**SUPPLIED RECORDS**.
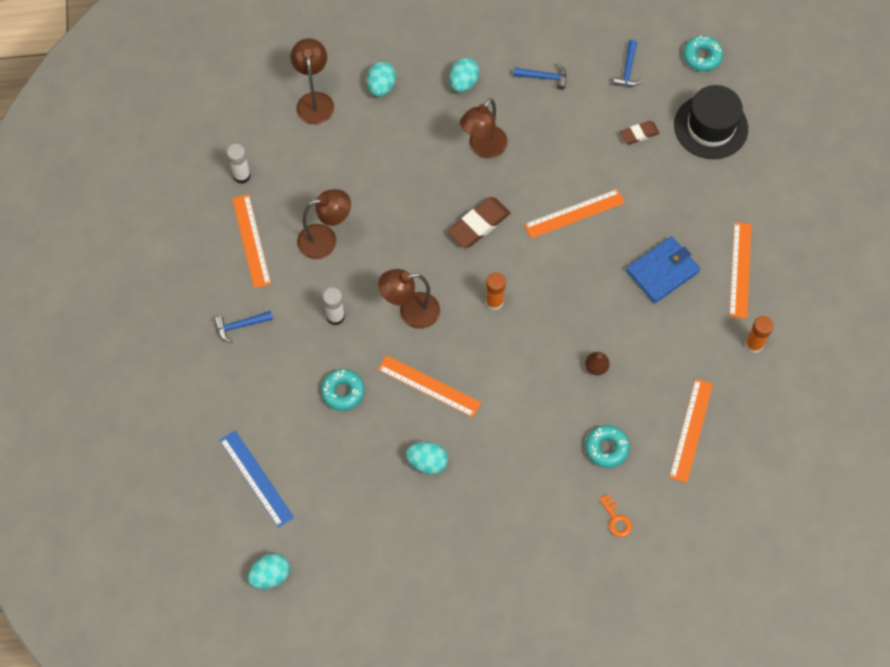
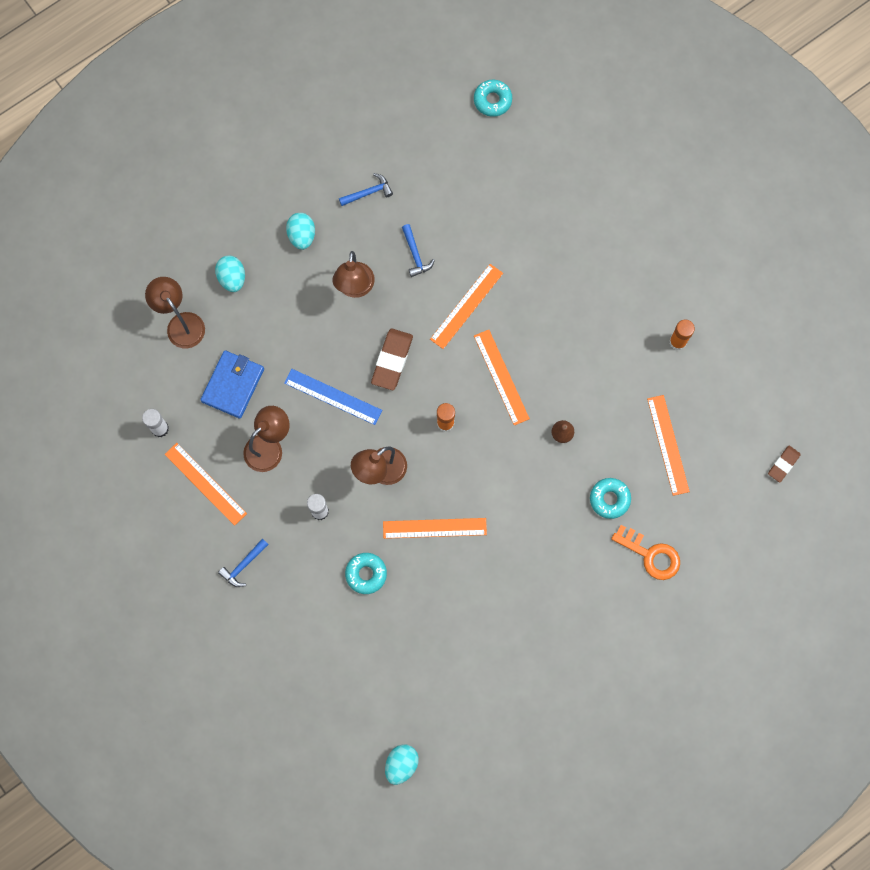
camera: 30 degrees left, 10 degrees up
(256, 478) = (339, 690): blue ruler -> blue ruler (333, 396)
(427, 462) = (472, 595): turquoise egg -> none
(616, 519) = (650, 555): orange key -> orange key, size x1.72
(627, 70) = (436, 147): blue hammer -> blue hammer (415, 254)
(639, 134) = (479, 202): brown eraser -> brown eraser (783, 464)
(662, 271) = (568, 318): blue wallet -> blue wallet (233, 385)
(710, 127) = (536, 163): black hat -> none
(740, 270) = (631, 281): orange ruler -> orange ruler (501, 377)

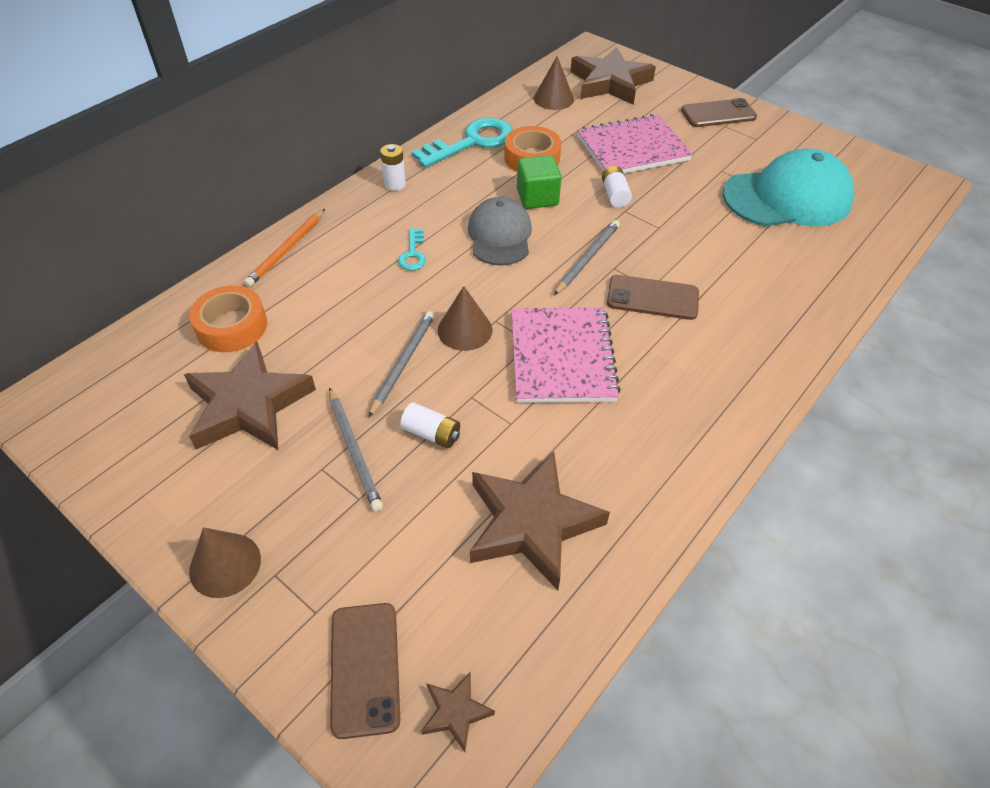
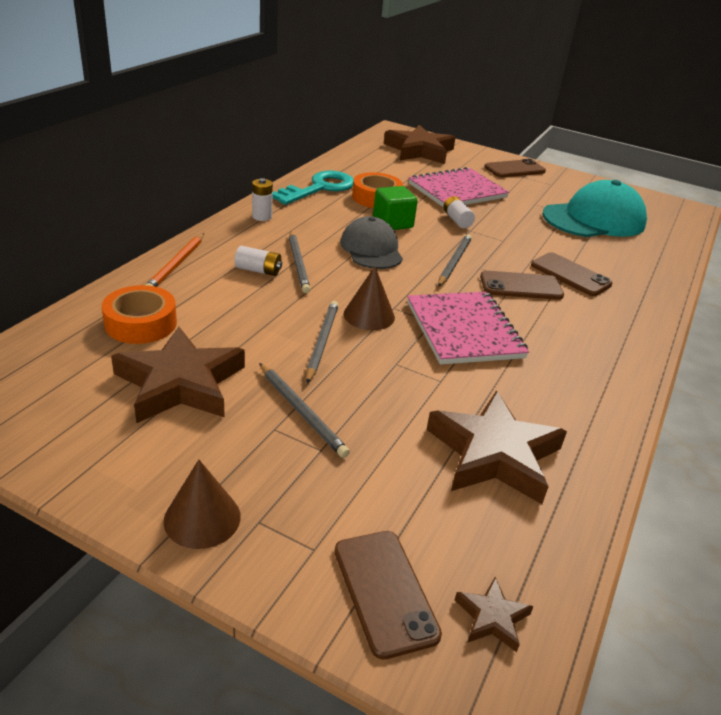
camera: 15 degrees left, 15 degrees down
(413, 254) = (298, 264): turquoise key -> grey pencil
(431, 433) = (371, 393): white battery -> white battery (258, 270)
(553, 98) = (377, 160): brown cone -> none
(720, 283) = (570, 275): none -> brown phone

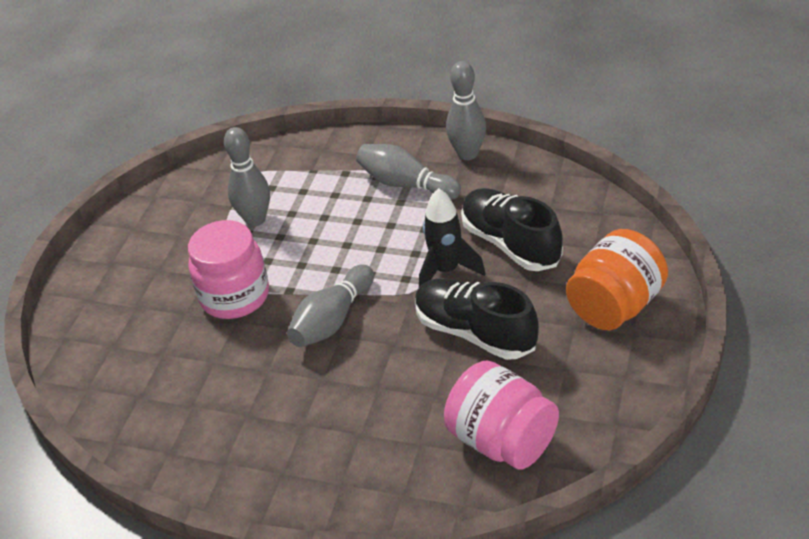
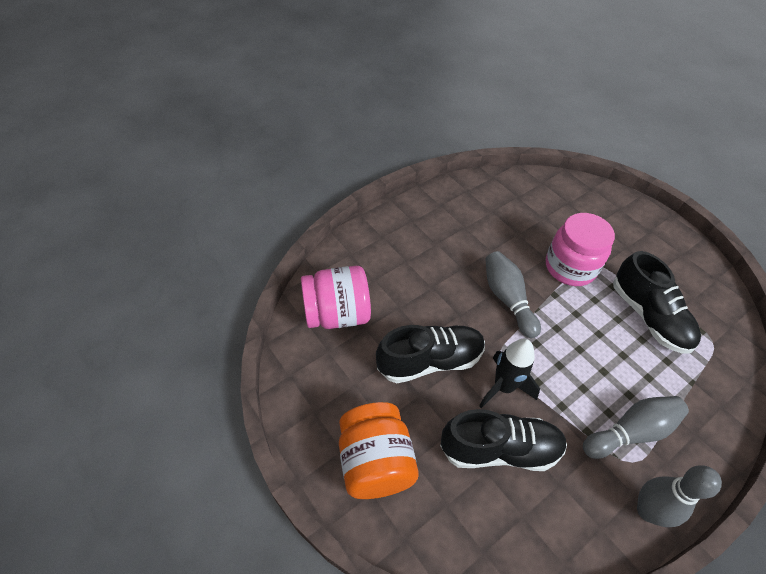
camera: 120 degrees right, 10 degrees up
(255, 219) = (648, 316): grey bowling pin -> black shoe

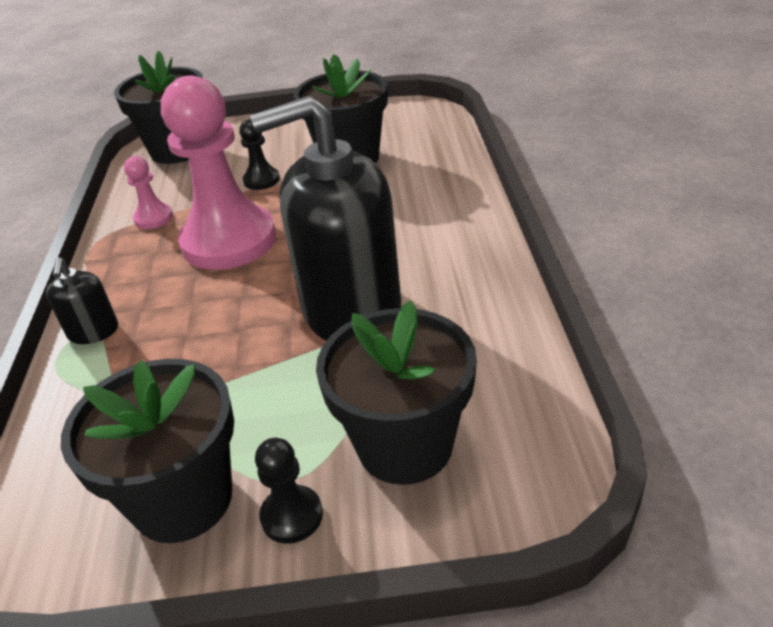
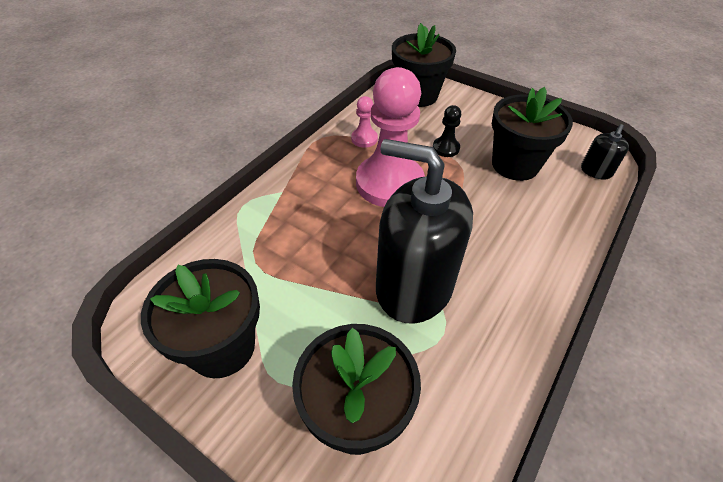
camera: 35 degrees right, 10 degrees up
(93, 331) = (273, 199): black soap dispenser -> black soap dispenser (596, 171)
(292, 516) = (259, 408): black pawn -> none

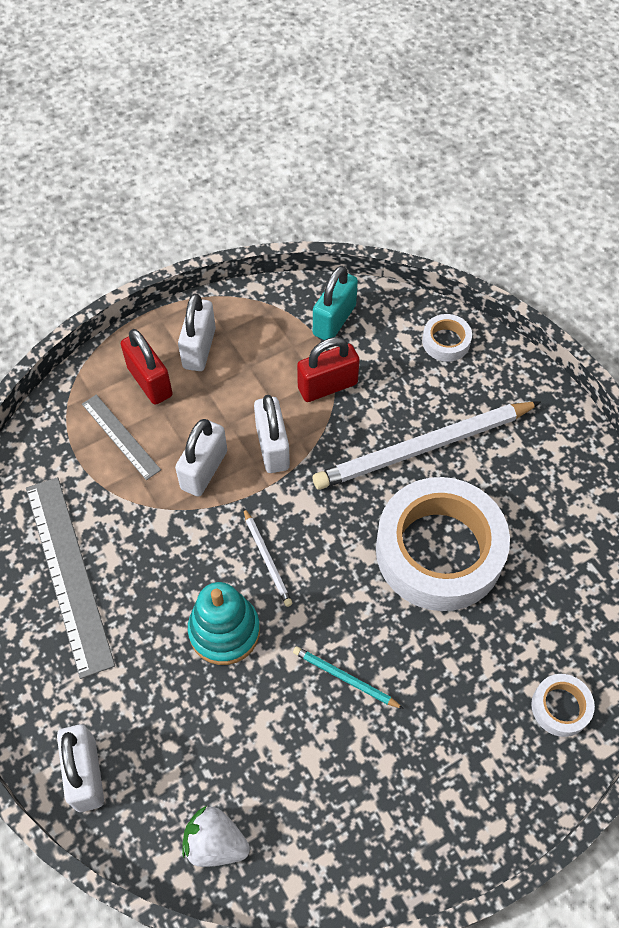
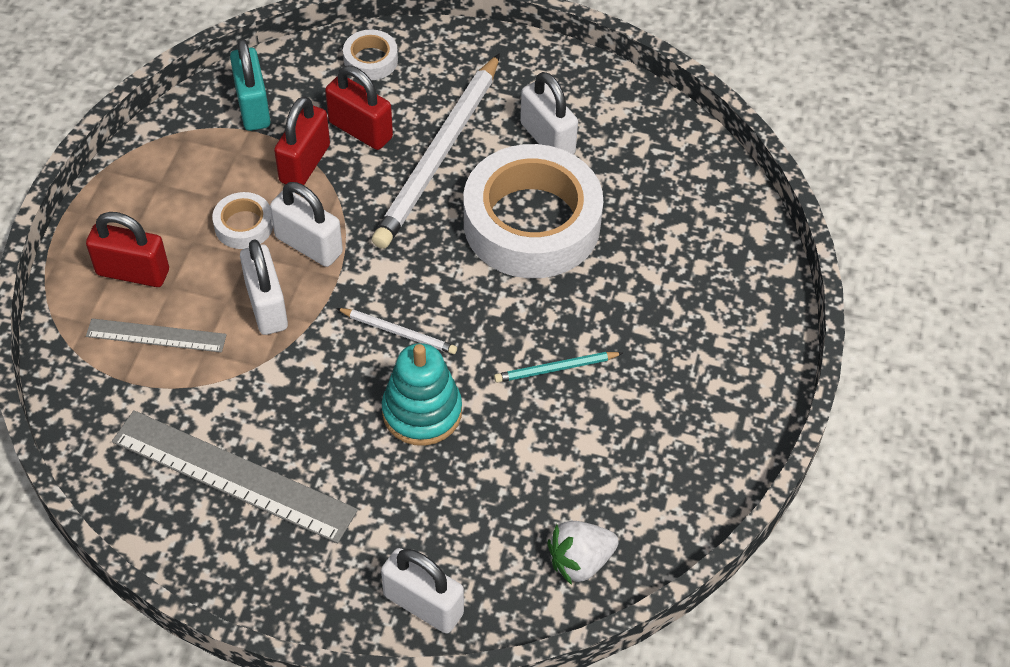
camera: 45 degrees left, 5 degrees down
(199, 348) = (150, 213): white padlock -> white padlock (547, 138)
(388, 389) = (360, 130): none -> red padlock
(560, 707) = (731, 263): white tape -> white tape (244, 225)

**WHAT THE TASK REQUIRES**.
Set down the line containing "(431, 433) = (371, 393): white", then every later line through the end of the material, exactly as written; omit any picture.

**SOLUTION TO THIS EXERCISE**.
(431, 433) = (371, 393): white battery -> white battery (258, 270)
(553, 98) = (377, 160): brown cone -> none
(720, 283) = (570, 275): none -> brown phone

camera: 120 degrees right, 10 degrees up
(255, 219) = (648, 316): grey bowling pin -> black shoe

camera: 35 degrees right, 10 degrees up
(93, 331) = (273, 199): black soap dispenser -> black soap dispenser (596, 171)
(292, 516) = (259, 408): black pawn -> none

camera: 45 degrees left, 5 degrees down
(199, 348) = (150, 213): white padlock -> white padlock (547, 138)
(388, 389) = (360, 130): none -> red padlock
(560, 707) = (731, 263): white tape -> white tape (244, 225)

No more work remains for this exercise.